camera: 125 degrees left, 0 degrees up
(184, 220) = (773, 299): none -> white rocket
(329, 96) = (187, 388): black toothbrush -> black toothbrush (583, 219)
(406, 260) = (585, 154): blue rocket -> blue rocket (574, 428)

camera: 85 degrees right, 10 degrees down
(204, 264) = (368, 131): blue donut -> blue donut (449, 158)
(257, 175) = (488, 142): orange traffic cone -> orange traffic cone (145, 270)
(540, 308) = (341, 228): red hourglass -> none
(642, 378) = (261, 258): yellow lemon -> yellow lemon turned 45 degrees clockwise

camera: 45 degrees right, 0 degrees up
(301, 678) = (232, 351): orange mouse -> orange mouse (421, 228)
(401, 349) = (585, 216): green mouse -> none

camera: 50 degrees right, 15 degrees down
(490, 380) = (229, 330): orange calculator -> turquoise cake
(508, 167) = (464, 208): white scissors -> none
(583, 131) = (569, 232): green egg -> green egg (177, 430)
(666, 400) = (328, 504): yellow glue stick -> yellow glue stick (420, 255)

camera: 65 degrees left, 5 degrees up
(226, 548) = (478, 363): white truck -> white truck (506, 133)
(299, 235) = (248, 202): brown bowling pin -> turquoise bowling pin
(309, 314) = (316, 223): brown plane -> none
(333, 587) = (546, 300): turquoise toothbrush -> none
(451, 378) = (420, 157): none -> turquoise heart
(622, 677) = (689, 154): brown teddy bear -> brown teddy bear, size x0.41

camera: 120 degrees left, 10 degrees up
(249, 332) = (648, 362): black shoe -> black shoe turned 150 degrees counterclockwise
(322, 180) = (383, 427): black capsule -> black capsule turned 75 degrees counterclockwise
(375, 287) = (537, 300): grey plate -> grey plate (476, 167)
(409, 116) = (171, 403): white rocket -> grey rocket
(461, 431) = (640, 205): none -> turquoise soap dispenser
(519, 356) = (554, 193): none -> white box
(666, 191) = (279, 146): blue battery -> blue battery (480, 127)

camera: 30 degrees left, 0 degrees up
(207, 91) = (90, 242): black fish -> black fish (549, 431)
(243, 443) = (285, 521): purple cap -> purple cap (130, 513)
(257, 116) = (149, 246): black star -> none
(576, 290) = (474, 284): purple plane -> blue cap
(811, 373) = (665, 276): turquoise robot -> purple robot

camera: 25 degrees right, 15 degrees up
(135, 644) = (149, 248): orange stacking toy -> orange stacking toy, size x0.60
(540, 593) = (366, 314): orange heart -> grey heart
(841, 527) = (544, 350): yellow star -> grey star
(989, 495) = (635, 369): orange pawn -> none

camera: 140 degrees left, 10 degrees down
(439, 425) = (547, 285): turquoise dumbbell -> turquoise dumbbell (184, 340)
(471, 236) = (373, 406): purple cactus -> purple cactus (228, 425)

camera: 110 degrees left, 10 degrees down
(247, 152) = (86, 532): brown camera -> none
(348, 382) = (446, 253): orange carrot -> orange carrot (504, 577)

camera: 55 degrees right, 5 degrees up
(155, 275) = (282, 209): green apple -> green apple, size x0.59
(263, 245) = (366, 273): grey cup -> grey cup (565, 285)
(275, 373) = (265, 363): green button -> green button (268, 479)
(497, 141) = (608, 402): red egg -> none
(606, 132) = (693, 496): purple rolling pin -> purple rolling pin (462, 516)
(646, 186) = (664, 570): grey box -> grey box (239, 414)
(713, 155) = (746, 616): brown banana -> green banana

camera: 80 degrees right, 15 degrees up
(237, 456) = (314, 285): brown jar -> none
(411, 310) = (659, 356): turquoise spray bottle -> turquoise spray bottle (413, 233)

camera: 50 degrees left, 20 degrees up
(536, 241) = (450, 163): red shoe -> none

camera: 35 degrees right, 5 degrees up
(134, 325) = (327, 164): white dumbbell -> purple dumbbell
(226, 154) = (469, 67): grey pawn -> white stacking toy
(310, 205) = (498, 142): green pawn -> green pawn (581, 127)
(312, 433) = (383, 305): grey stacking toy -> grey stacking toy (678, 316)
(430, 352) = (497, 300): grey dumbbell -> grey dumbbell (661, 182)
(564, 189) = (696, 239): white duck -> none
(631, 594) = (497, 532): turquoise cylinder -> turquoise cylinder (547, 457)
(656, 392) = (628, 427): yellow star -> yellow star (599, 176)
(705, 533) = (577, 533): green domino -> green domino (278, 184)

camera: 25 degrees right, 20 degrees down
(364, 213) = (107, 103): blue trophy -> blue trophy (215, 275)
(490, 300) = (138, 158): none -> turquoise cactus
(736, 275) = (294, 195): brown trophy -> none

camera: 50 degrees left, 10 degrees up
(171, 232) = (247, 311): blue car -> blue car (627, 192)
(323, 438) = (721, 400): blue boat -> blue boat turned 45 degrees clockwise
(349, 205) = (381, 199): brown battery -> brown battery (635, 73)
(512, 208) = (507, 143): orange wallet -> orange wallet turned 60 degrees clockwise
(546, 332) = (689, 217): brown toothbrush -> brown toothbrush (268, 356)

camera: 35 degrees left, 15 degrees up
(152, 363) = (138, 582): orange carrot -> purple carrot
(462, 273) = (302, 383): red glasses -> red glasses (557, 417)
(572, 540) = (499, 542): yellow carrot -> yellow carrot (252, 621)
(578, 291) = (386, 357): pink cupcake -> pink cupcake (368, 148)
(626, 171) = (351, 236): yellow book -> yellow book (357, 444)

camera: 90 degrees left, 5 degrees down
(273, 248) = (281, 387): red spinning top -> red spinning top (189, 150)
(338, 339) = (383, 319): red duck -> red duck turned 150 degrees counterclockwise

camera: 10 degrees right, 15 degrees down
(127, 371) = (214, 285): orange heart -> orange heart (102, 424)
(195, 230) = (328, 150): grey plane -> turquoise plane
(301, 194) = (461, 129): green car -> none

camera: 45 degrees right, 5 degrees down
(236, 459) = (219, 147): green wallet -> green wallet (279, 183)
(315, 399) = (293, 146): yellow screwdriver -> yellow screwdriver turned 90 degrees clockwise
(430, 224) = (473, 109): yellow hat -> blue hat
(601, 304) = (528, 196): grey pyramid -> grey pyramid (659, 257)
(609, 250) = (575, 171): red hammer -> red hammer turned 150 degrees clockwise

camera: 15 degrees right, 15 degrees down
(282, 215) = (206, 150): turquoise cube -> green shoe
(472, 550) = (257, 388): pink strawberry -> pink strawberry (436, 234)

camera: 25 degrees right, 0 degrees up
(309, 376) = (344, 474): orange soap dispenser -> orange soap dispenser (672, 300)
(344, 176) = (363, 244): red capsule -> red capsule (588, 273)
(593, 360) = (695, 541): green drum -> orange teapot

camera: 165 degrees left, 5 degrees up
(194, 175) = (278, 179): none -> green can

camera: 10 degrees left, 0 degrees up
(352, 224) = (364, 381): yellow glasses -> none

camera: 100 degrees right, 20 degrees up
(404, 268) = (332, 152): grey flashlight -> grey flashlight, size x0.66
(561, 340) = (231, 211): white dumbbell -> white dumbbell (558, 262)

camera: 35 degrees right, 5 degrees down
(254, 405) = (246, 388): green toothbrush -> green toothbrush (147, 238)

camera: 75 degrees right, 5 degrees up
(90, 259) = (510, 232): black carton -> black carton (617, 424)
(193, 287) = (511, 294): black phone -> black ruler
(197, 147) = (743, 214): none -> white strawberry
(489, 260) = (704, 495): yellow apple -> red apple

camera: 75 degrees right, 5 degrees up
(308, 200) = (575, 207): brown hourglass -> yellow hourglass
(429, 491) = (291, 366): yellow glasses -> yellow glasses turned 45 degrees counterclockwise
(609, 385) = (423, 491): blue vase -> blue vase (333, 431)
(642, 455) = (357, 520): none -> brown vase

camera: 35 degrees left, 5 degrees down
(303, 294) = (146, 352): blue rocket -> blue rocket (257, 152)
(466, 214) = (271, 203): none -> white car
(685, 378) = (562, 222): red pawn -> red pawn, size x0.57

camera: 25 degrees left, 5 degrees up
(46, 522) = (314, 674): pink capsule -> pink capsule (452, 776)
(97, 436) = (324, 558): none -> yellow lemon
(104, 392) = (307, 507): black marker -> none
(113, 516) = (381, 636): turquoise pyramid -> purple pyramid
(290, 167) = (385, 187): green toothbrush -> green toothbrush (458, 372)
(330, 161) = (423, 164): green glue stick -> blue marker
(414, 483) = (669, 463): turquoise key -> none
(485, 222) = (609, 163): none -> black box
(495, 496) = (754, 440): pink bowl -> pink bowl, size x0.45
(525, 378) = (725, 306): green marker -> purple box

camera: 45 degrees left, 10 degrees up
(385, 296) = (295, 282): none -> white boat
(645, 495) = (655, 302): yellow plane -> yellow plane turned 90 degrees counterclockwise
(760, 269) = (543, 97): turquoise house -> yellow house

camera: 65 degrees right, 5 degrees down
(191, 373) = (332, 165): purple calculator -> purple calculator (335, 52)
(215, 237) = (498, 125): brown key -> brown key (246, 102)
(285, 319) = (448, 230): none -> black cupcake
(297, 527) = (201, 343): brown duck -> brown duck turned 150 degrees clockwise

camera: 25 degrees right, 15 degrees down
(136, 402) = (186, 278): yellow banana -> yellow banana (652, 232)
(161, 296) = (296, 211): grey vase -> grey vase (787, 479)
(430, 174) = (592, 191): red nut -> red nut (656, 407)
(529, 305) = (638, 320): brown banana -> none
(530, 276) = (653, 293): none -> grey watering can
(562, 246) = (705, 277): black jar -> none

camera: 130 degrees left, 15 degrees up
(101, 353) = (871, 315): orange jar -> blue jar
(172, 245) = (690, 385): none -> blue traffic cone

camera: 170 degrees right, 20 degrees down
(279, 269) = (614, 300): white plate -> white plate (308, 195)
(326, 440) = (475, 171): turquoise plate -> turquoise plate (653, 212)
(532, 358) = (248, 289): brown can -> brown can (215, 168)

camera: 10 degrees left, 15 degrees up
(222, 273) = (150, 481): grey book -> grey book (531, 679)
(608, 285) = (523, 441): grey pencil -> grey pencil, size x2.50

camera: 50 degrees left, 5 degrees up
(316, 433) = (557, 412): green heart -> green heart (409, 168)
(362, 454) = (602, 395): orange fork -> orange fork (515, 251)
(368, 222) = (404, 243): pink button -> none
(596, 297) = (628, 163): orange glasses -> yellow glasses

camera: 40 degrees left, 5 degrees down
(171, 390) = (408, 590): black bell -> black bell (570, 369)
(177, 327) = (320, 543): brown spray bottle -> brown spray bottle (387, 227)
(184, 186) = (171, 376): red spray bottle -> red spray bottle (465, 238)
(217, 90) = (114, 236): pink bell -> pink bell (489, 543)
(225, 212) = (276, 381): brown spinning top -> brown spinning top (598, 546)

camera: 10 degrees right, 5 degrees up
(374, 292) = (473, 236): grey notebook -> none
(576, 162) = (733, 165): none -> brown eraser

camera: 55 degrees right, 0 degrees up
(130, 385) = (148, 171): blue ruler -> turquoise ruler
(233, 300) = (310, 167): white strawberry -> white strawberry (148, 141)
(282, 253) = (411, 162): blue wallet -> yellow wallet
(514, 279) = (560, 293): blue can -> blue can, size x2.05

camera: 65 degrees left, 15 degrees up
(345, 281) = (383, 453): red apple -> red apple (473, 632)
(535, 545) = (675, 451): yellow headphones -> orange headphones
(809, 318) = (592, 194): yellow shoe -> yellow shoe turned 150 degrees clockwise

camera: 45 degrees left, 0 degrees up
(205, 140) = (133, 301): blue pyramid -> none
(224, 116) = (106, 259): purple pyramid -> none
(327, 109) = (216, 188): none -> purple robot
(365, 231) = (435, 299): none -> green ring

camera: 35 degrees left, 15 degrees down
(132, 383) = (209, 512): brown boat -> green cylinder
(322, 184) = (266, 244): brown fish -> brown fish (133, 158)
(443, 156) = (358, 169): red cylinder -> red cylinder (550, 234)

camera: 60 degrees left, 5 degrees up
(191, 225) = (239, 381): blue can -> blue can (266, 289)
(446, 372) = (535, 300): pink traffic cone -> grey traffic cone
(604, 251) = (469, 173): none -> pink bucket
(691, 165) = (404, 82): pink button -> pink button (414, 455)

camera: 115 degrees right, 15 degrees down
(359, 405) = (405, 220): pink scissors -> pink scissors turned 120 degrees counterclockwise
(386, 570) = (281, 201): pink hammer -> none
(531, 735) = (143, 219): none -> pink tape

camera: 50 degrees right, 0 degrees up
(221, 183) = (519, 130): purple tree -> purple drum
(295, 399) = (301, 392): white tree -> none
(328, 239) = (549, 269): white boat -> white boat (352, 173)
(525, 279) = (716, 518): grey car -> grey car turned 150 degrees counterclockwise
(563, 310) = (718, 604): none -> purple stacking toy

--- Exercise aim ---
For this exercise, repeat exactly the lines of the data above from the one with "(401, 349) = (585, 216): green mouse -> none" down to the one with "(666, 191) = (279, 146): blue", both end lines included.

--- The completed task ---
(401, 349) = (585, 216): green mouse -> none

camera: 50 degrees right, 15 degrees down
(490, 380) = (229, 330): orange calculator -> turquoise cake
(508, 167) = (464, 208): white scissors -> none
(583, 131) = (569, 232): green egg -> green egg (177, 430)
(666, 400) = (328, 504): yellow glue stick -> yellow glue stick (420, 255)

camera: 65 degrees left, 5 degrees up
(226, 548) = (478, 363): white truck -> white truck (506, 133)
(299, 235) = (248, 202): brown bowling pin -> turquoise bowling pin
(309, 314) = (316, 223): brown plane -> none
(333, 587) = (546, 300): turquoise toothbrush -> none
(451, 378) = (420, 157): none -> turquoise heart
(622, 677) = (689, 154): brown teddy bear -> brown teddy bear, size x0.41

camera: 120 degrees left, 10 degrees up
(249, 332) = (648, 362): black shoe -> black shoe turned 150 degrees counterclockwise
(322, 180) = (383, 427): black capsule -> black capsule turned 75 degrees counterclockwise
(375, 287) = (537, 300): grey plate -> grey plate (476, 167)
(409, 116) = (171, 403): white rocket -> grey rocket
(461, 431) = (640, 205): none -> turquoise soap dispenser
(519, 356) = (554, 193): none -> white box
(666, 191) = (279, 146): blue battery -> blue battery (480, 127)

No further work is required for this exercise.